Any image found in the entries is to be skipped; the rest is returned word for word.

* _Record set_:
· · · ·
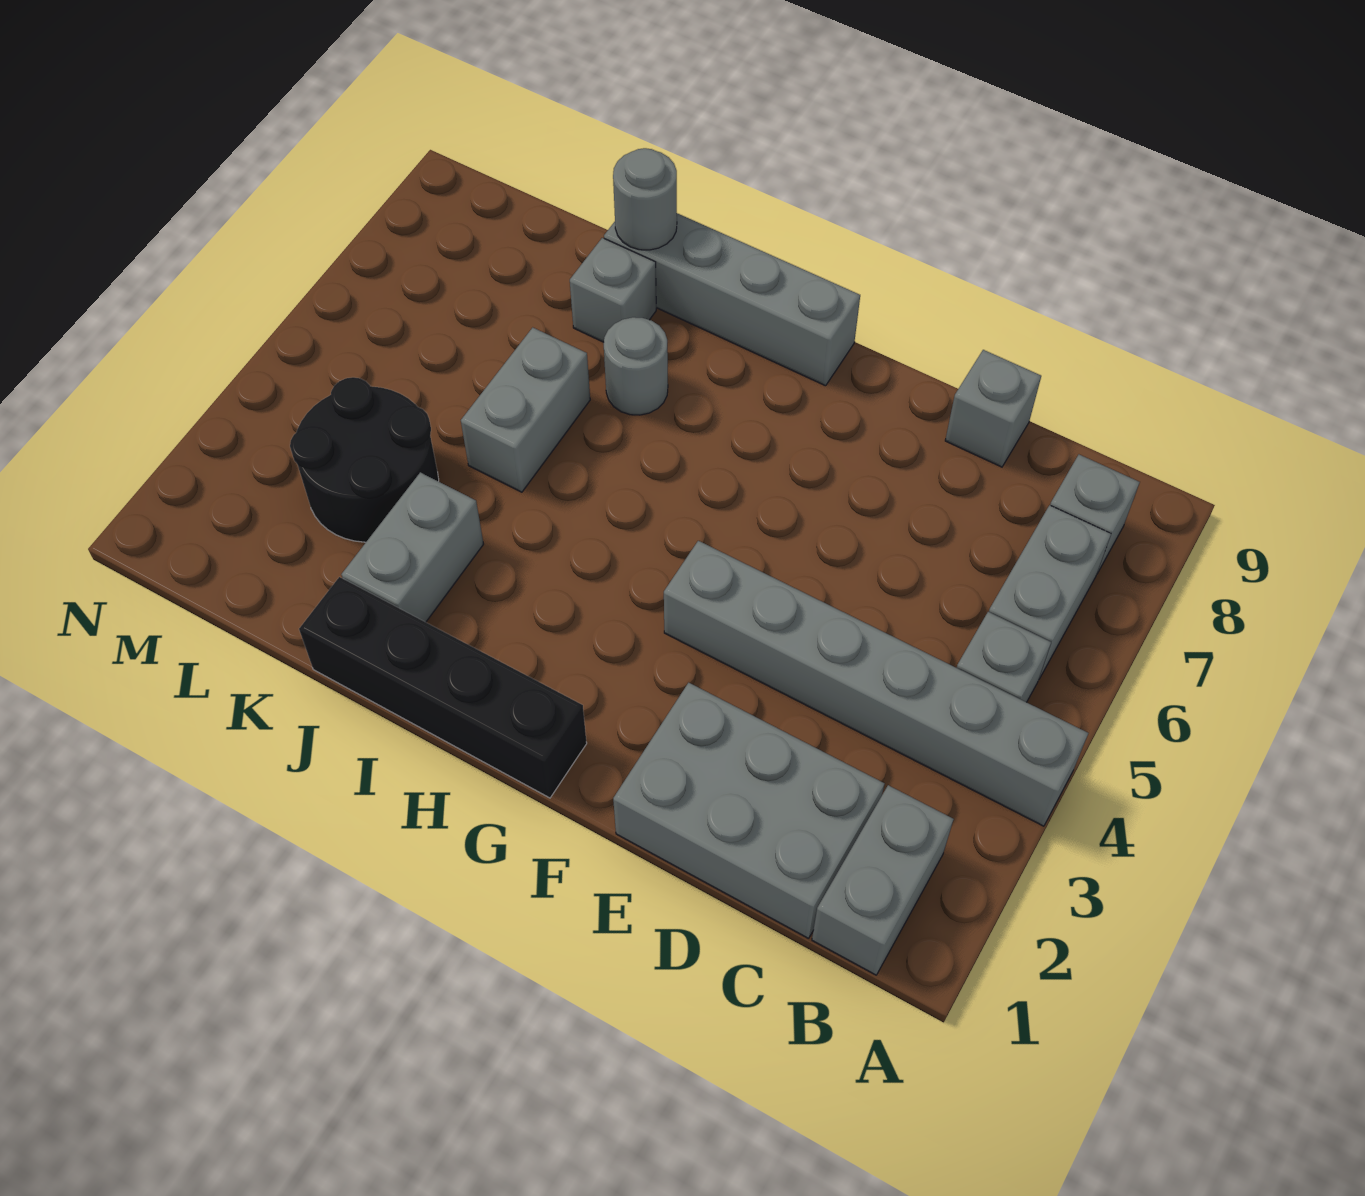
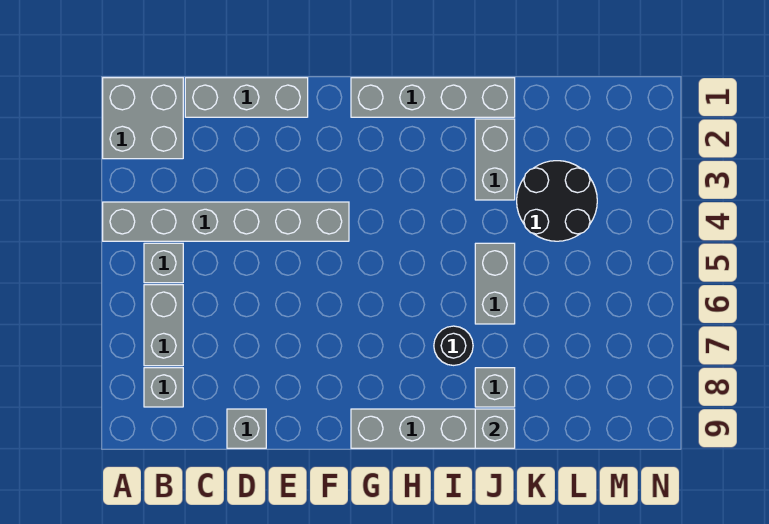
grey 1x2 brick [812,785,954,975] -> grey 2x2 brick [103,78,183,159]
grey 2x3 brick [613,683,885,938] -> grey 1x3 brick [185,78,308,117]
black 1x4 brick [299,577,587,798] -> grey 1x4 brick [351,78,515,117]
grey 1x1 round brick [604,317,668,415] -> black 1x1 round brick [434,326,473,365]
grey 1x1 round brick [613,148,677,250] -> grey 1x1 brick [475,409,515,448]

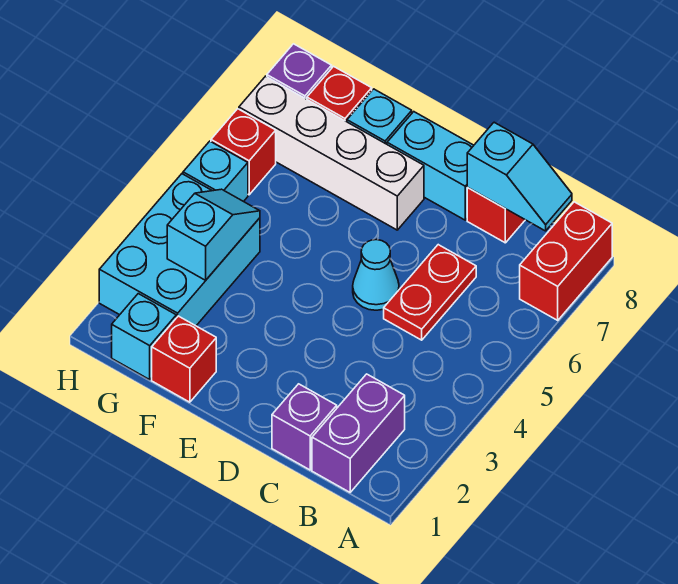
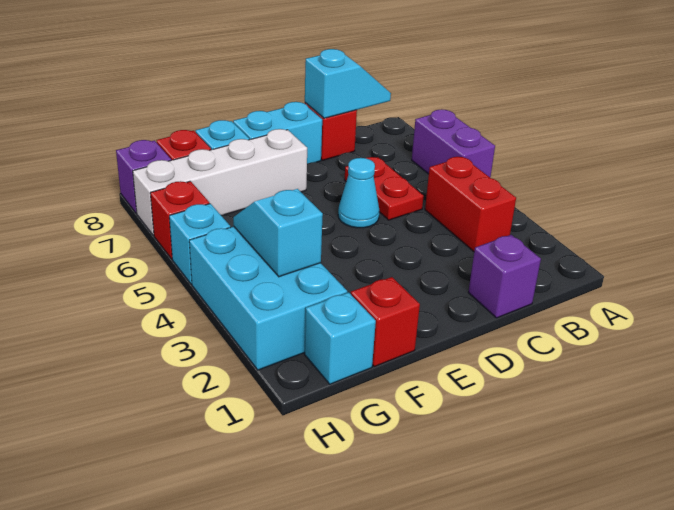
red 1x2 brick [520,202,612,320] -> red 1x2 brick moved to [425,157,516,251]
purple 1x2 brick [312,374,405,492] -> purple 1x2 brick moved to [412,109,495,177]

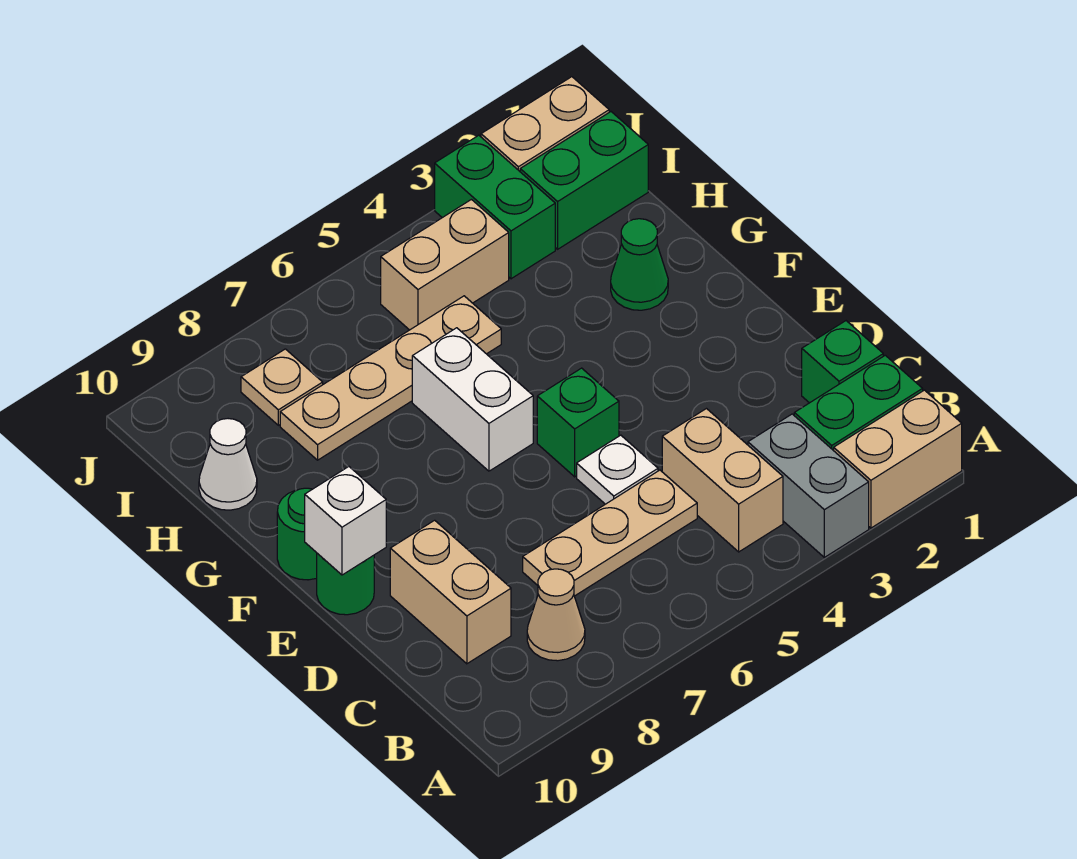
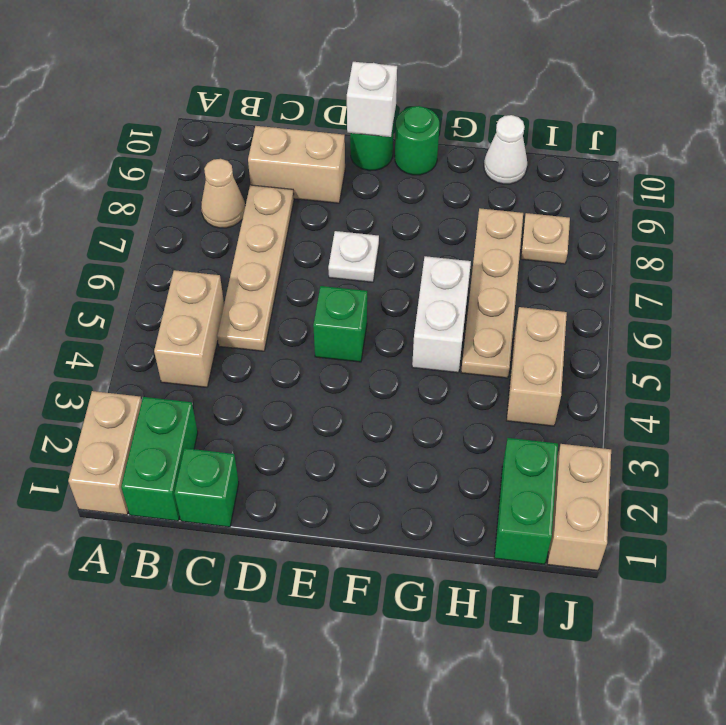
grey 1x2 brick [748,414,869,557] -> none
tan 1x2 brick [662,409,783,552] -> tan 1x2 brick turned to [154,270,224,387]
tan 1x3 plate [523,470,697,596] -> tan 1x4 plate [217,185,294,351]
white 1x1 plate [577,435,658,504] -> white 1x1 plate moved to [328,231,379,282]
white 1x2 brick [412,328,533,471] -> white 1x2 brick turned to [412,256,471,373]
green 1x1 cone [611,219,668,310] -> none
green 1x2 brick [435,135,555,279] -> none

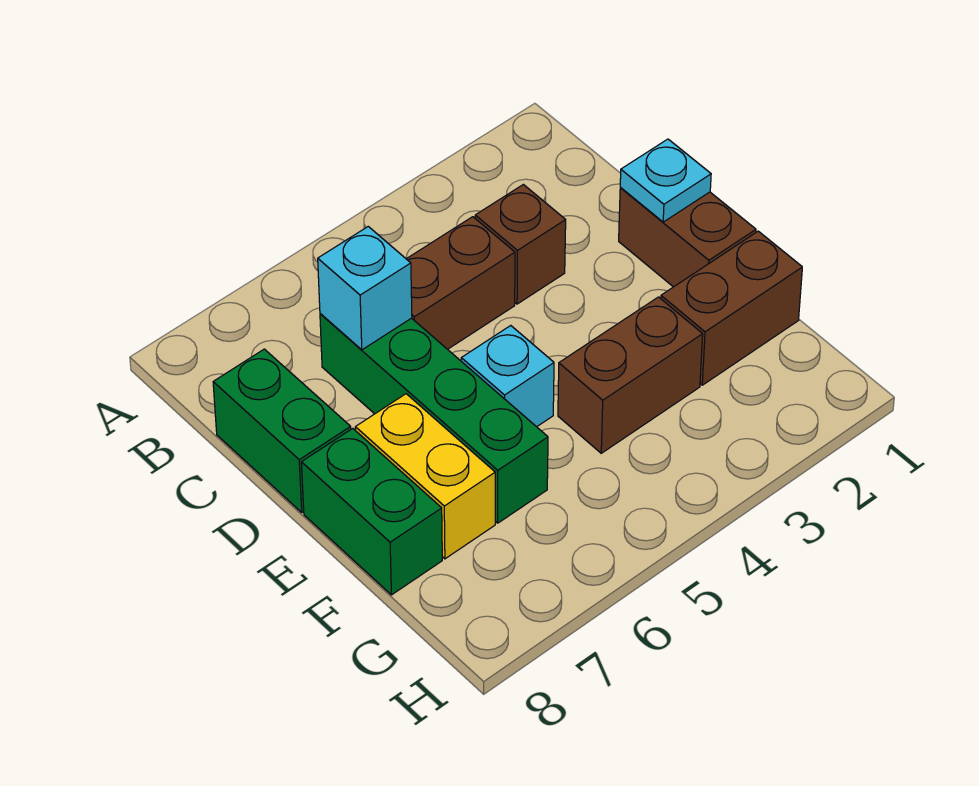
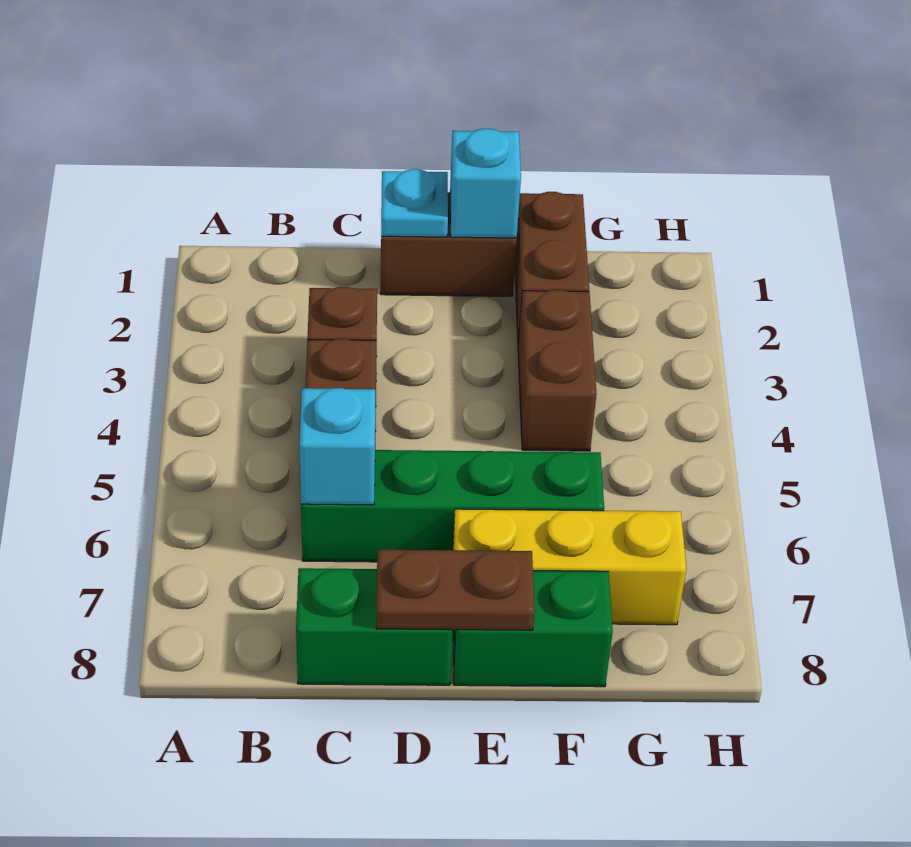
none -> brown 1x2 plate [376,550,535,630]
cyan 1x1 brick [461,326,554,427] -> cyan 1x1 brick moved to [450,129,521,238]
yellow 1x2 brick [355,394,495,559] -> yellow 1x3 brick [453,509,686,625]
· · · ·
* _Output for this task_:
grey 1x2 brick [812,785,954,975] -> grey 2x2 brick [103,78,183,159]
grey 2x3 brick [613,683,885,938] -> grey 1x3 brick [185,78,308,117]
black 1x4 brick [299,577,587,798] -> grey 1x4 brick [351,78,515,117]
grey 1x1 round brick [604,317,668,415] -> black 1x1 round brick [434,326,473,365]
grey 1x1 round brick [613,148,677,250] -> grey 1x1 brick [475,409,515,448]

red 1x2 brick [520,202,612,320] -> red 1x2 brick moved to [425,157,516,251]
purple 1x2 brick [312,374,405,492] -> purple 1x2 brick moved to [412,109,495,177]

grey 1x2 brick [748,414,869,557] -> none
tan 1x2 brick [662,409,783,552] -> tan 1x2 brick turned to [154,270,224,387]
tan 1x3 plate [523,470,697,596] -> tan 1x4 plate [217,185,294,351]
white 1x1 plate [577,435,658,504] -> white 1x1 plate moved to [328,231,379,282]
white 1x2 brick [412,328,533,471] -> white 1x2 brick turned to [412,256,471,373]
green 1x1 cone [611,219,668,310] -> none
green 1x2 brick [435,135,555,279] -> none

none -> brown 1x2 plate [376,550,535,630]
cyan 1x1 brick [461,326,554,427] -> cyan 1x1 brick moved to [450,129,521,238]
yellow 1x2 brick [355,394,495,559] -> yellow 1x3 brick [453,509,686,625]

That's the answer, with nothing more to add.